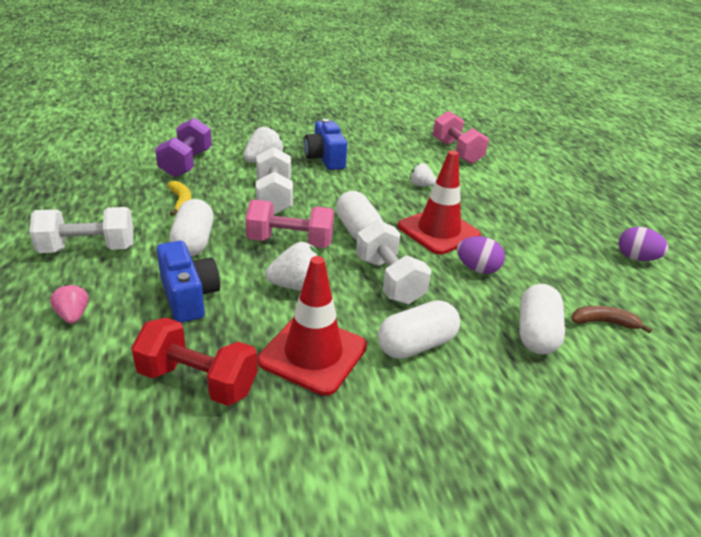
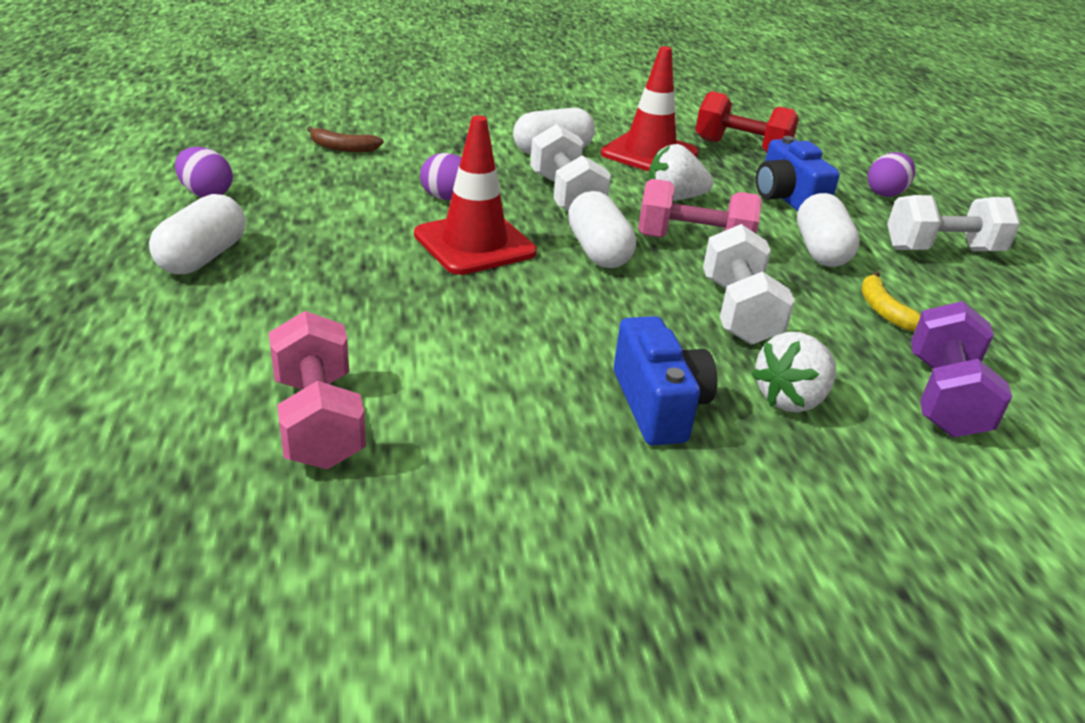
camera: 175 degrees left, 0 degrees up
(73, 315) = (885, 193): pink strawberry -> purple egg
(421, 185) = (464, 325): white strawberry -> none
(536, 333) = (426, 147): white capsule -> white capsule (203, 257)

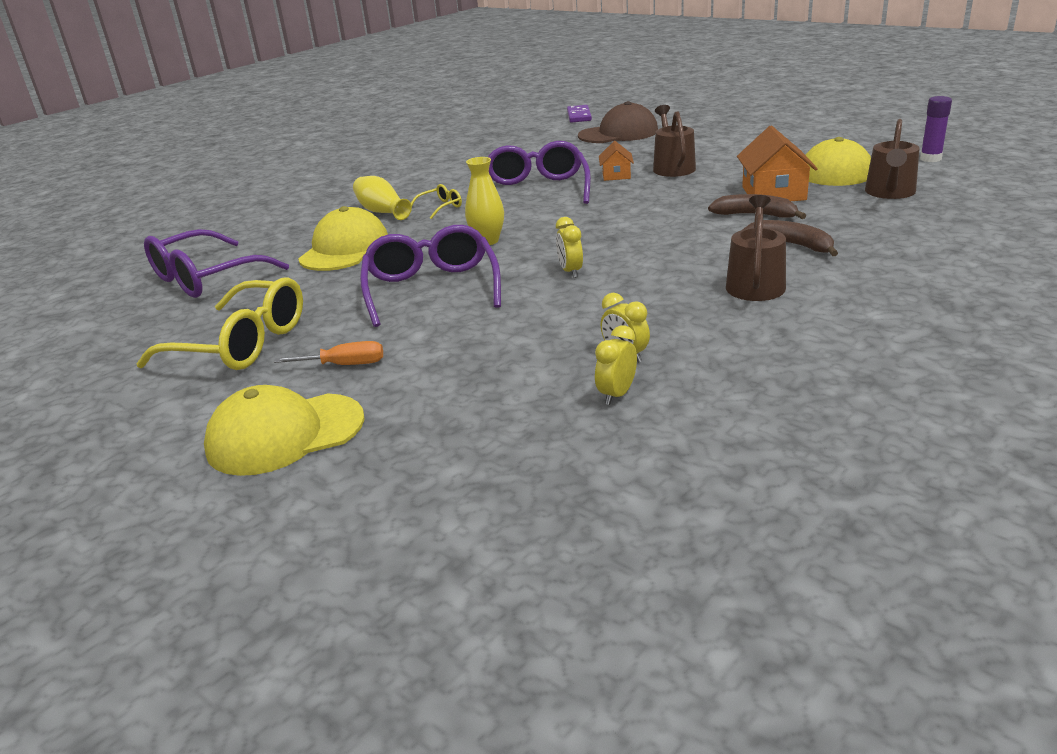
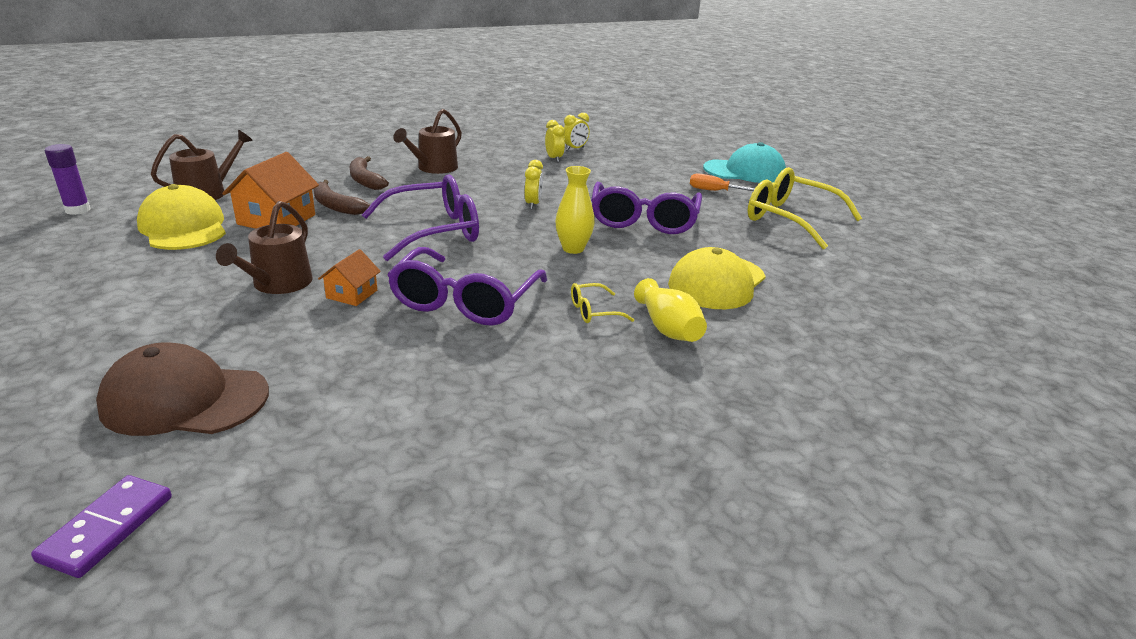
camera: 165 degrees left, 0 degrees up
(205, 278) = (861, 288): purple glasses -> purple glasses (434, 231)
(285, 434) = (744, 171): yellow cap -> turquoise cap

***

What the exercise asks: Restate the entries above word for word, minus the pictures.

Problem solution:
camera: 175 degrees left, 0 degrees up
(73, 315) = (885, 193): pink strawberry -> purple egg
(421, 185) = (464, 325): white strawberry -> none
(536, 333) = (426, 147): white capsule -> white capsule (203, 257)

camera: 165 degrees left, 0 degrees up
(205, 278) = (861, 288): purple glasses -> purple glasses (434, 231)
(285, 434) = (744, 171): yellow cap -> turquoise cap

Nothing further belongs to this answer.